Task prompt
When you reach the line containing "P2 pin 1: G7 -> AC2" in the records below, start copying exactly, and stop once you have copied the line containing "TP1: test point (NET5) -> none".

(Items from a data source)
------
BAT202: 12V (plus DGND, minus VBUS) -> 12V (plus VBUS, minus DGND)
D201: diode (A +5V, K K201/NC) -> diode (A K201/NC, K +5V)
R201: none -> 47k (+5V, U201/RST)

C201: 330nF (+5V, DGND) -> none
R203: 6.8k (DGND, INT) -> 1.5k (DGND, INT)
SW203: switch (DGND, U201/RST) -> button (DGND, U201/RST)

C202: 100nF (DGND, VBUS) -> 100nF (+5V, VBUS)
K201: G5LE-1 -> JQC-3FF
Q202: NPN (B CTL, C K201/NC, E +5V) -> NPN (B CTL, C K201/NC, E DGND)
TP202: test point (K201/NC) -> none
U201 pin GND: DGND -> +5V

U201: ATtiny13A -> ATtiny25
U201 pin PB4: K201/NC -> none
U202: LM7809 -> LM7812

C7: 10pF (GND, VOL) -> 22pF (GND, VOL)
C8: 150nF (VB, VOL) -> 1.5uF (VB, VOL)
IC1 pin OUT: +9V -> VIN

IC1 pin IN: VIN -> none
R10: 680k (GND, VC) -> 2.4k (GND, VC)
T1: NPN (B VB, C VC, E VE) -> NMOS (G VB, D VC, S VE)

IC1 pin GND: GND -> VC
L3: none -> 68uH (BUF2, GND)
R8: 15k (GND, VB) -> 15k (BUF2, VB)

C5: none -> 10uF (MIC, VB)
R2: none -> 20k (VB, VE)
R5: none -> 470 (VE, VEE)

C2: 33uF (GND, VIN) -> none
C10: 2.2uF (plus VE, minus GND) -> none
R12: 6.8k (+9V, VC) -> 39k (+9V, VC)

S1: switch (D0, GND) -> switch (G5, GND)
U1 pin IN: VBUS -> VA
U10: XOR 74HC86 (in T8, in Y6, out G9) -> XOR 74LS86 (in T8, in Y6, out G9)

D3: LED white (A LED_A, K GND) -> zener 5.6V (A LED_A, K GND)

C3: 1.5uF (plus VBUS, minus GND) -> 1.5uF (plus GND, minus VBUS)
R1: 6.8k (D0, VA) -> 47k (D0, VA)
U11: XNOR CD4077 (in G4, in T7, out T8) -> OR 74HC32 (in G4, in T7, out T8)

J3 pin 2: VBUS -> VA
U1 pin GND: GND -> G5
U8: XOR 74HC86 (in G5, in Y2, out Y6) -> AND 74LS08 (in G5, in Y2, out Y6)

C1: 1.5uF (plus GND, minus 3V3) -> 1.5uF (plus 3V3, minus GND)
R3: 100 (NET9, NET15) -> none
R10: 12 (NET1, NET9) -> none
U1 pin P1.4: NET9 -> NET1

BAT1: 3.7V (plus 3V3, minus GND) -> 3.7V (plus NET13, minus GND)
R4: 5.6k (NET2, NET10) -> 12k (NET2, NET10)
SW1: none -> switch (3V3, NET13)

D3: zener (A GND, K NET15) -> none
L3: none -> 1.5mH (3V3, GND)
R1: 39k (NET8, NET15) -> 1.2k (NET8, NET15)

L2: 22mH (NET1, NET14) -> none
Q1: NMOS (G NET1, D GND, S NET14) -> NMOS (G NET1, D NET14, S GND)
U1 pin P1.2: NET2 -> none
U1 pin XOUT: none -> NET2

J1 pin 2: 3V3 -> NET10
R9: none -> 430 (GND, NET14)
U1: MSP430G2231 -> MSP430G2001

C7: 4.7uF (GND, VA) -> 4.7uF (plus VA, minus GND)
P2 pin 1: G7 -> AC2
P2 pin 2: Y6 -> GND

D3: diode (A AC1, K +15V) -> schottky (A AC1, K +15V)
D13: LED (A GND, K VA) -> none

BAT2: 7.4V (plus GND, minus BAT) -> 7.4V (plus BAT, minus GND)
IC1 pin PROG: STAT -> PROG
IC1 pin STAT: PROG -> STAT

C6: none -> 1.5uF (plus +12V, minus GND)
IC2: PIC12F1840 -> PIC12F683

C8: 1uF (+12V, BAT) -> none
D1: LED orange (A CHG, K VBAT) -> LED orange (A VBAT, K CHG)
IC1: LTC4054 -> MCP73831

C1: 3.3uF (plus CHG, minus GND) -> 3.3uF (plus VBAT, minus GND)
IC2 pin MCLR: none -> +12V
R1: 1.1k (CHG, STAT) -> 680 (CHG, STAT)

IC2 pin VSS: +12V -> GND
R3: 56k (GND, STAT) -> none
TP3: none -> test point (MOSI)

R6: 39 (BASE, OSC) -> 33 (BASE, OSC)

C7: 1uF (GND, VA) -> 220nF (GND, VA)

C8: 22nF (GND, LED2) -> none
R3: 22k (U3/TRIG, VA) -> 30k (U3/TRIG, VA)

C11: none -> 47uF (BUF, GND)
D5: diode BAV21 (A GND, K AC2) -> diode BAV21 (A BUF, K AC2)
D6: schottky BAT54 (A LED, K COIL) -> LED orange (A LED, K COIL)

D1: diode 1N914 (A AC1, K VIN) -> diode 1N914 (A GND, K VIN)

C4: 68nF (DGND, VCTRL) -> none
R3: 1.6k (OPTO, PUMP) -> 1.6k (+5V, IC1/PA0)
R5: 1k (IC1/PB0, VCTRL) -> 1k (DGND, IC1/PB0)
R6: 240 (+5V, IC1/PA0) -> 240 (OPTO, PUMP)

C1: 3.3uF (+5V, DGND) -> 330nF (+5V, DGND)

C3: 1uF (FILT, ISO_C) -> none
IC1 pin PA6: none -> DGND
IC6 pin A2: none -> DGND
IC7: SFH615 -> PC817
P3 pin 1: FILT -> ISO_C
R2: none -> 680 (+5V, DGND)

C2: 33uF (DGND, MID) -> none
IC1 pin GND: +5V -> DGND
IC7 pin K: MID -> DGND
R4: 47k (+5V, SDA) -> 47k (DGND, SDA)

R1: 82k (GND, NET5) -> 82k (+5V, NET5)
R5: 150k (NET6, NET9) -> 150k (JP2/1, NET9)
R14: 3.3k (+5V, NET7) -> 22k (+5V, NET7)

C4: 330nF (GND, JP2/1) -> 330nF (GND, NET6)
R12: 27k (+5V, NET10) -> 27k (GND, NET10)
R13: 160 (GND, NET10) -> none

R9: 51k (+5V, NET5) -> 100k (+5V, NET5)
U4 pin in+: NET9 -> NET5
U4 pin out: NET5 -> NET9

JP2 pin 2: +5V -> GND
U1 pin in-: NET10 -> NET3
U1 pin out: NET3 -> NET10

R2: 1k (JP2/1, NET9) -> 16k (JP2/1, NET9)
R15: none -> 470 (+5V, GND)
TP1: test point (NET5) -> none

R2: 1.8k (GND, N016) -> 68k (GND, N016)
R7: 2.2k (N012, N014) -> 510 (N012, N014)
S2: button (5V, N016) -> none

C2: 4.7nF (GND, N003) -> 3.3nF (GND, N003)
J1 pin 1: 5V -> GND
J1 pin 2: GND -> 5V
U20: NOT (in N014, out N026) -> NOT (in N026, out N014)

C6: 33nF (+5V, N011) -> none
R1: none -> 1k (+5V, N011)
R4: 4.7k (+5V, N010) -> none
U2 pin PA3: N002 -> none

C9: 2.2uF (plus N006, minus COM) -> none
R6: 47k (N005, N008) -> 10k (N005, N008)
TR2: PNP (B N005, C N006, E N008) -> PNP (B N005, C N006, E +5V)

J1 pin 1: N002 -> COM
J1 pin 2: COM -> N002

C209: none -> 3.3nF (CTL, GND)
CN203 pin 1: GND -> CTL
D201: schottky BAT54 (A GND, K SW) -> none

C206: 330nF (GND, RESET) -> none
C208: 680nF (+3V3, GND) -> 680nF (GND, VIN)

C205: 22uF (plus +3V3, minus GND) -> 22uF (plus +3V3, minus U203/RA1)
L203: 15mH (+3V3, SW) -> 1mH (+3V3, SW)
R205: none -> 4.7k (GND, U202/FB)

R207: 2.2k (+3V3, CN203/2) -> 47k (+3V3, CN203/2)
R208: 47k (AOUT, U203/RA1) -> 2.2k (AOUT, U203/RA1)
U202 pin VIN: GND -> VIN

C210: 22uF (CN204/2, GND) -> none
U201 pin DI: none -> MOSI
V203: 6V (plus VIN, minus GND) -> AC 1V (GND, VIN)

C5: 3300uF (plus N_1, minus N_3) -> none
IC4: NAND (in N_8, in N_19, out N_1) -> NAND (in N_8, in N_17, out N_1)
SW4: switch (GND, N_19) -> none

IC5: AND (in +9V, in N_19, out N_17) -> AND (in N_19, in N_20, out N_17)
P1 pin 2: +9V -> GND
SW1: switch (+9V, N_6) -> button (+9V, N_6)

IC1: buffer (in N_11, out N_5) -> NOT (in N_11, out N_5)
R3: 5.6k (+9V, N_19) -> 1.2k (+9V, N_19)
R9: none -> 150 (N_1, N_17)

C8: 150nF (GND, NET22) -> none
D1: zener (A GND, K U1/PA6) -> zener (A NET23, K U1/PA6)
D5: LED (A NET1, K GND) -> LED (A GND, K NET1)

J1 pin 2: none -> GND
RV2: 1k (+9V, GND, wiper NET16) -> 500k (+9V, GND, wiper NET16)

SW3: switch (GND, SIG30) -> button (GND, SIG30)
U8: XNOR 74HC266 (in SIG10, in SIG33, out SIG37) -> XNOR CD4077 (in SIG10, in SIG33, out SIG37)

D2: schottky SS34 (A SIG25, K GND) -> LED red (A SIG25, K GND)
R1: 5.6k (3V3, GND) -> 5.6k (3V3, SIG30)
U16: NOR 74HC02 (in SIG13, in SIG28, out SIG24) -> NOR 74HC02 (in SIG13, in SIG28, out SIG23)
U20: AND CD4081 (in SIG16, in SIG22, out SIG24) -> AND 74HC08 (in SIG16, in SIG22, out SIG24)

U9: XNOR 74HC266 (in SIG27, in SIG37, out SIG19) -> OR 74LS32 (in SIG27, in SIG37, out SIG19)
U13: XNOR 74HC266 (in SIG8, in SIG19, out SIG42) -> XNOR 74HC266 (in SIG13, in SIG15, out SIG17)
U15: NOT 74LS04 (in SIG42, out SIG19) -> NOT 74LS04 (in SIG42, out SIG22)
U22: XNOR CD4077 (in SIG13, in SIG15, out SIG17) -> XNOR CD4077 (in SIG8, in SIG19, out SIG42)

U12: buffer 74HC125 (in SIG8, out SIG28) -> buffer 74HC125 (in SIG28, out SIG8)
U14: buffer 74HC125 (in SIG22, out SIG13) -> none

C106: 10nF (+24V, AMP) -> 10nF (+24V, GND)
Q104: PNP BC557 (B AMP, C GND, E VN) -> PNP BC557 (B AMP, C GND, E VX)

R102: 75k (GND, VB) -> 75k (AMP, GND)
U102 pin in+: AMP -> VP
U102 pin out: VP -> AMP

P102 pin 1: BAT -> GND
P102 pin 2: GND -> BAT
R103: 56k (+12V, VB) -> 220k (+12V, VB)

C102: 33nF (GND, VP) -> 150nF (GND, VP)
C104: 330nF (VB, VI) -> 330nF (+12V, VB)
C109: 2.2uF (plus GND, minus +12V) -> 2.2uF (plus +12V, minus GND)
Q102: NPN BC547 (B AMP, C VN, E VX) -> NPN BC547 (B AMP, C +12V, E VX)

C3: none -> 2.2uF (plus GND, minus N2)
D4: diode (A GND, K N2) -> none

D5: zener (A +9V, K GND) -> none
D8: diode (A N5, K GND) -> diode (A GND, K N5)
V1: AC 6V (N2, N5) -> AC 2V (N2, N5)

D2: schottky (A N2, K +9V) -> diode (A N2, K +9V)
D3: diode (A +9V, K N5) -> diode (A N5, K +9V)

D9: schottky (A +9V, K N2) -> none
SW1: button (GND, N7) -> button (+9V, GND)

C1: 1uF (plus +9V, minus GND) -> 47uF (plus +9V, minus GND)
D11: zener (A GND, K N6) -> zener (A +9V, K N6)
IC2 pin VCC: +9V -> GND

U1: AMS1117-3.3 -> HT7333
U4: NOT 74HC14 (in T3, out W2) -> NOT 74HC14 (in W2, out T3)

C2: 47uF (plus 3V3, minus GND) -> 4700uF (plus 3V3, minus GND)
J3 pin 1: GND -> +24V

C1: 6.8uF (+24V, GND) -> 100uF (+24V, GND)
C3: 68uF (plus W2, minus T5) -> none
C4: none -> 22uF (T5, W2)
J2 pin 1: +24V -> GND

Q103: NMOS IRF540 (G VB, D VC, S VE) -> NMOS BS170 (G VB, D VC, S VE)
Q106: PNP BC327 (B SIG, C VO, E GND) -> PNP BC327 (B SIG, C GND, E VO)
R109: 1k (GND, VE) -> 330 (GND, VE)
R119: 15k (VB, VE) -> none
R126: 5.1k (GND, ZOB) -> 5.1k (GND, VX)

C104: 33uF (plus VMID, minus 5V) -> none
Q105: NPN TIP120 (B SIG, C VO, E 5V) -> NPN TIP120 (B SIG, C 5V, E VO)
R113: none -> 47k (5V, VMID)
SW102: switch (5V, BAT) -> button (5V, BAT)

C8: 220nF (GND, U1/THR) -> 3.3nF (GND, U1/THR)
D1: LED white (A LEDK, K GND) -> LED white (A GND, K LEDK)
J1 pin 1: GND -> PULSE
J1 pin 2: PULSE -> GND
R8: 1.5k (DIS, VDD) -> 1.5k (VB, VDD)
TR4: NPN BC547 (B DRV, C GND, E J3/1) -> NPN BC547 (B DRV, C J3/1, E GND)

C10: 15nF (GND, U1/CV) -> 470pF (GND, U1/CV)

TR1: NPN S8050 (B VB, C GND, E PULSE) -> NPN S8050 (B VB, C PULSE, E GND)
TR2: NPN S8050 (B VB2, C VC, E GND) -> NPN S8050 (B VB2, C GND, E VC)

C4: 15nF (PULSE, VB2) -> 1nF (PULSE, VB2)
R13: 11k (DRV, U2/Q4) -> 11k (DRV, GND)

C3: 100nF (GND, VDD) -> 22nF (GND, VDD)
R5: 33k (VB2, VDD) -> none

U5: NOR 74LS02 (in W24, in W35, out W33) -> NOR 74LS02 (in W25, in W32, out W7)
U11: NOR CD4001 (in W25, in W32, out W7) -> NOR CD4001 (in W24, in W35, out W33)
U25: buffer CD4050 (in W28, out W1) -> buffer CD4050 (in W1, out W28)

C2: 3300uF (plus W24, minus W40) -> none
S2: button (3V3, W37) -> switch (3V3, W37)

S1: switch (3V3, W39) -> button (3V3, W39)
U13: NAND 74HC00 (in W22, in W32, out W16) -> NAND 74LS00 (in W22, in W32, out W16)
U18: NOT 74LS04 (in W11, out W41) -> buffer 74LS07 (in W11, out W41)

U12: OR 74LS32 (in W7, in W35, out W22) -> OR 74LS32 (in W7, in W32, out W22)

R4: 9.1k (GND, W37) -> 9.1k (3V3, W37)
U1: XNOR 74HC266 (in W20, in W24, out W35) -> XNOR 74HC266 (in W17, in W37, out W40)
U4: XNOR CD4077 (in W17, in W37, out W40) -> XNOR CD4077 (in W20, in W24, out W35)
------
Exercise answer
P2 pin 1: G7 -> AC2
P2 pin 2: Y6 -> GND

D3: diode (A AC1, K +15V) -> schottky (A AC1, K +15V)
D13: LED (A GND, K VA) -> none

BAT2: 7.4V (plus GND, minus BAT) -> 7.4V (plus BAT, minus GND)
IC1 pin PROG: STAT -> PROG
IC1 pin STAT: PROG -> STAT

C6: none -> 1.5uF (plus +12V, minus GND)
IC2: PIC12F1840 -> PIC12F683

C8: 1uF (+12V, BAT) -> none
D1: LED orange (A CHG, K VBAT) -> LED orange (A VBAT, K CHG)
IC1: LTC4054 -> MCP73831

C1: 3.3uF (plus CHG, minus GND) -> 3.3uF (plus VBAT, minus GND)
IC2 pin MCLR: none -> +12V
R1: 1.1k (CHG, STAT) -> 680 (CHG, STAT)

IC2 pin VSS: +12V -> GND
R3: 56k (GND, STAT) -> none
TP3: none -> test point (MOSI)

R6: 39 (BASE, OSC) -> 33 (BASE, OSC)

C7: 1uF (GND, VA) -> 220nF (GND, VA)

C8: 22nF (GND, LED2) -> none
R3: 22k (U3/TRIG, VA) -> 30k (U3/TRIG, VA)

C11: none -> 47uF (BUF, GND)
D5: diode BAV21 (A GND, K AC2) -> diode BAV21 (A BUF, K AC2)
D6: schottky BAT54 (A LED, K COIL) -> LED orange (A LED, K COIL)

D1: diode 1N914 (A AC1, K VIN) -> diode 1N914 (A GND, K VIN)

C4: 68nF (DGND, VCTRL) -> none
R3: 1.6k (OPTO, PUMP) -> 1.6k (+5V, IC1/PA0)
R5: 1k (IC1/PB0, VCTRL) -> 1k (DGND, IC1/PB0)
R6: 240 (+5V, IC1/PA0) -> 240 (OPTO, PUMP)

C1: 3.3uF (+5V, DGND) -> 330nF (+5V, DGND)

C3: 1uF (FILT, ISO_C) -> none
IC1 pin PA6: none -> DGND
IC6 pin A2: none -> DGND
IC7: SFH615 -> PC817
P3 pin 1: FILT -> ISO_C
R2: none -> 680 (+5V, DGND)

C2: 33uF (DGND, MID) -> none
IC1 pin GND: +5V -> DGND
IC7 pin K: MID -> DGND
R4: 47k (+5V, SDA) -> 47k (DGND, SDA)

R1: 82k (GND, NET5) -> 82k (+5V, NET5)
R5: 150k (NET6, NET9) -> 150k (JP2/1, NET9)
R14: 3.3k (+5V, NET7) -> 22k (+5V, NET7)

C4: 330nF (GND, JP2/1) -> 330nF (GND, NET6)
R12: 27k (+5V, NET10) -> 27k (GND, NET10)
R13: 160 (GND, NET10) -> none

R9: 51k (+5V, NET5) -> 100k (+5V, NET5)
U4 pin in+: NET9 -> NET5
U4 pin out: NET5 -> NET9

JP2 pin 2: +5V -> GND
U1 pin in-: NET10 -> NET3
U1 pin out: NET3 -> NET10

R2: 1k (JP2/1, NET9) -> 16k (JP2/1, NET9)
R15: none -> 470 (+5V, GND)
TP1: test point (NET5) -> none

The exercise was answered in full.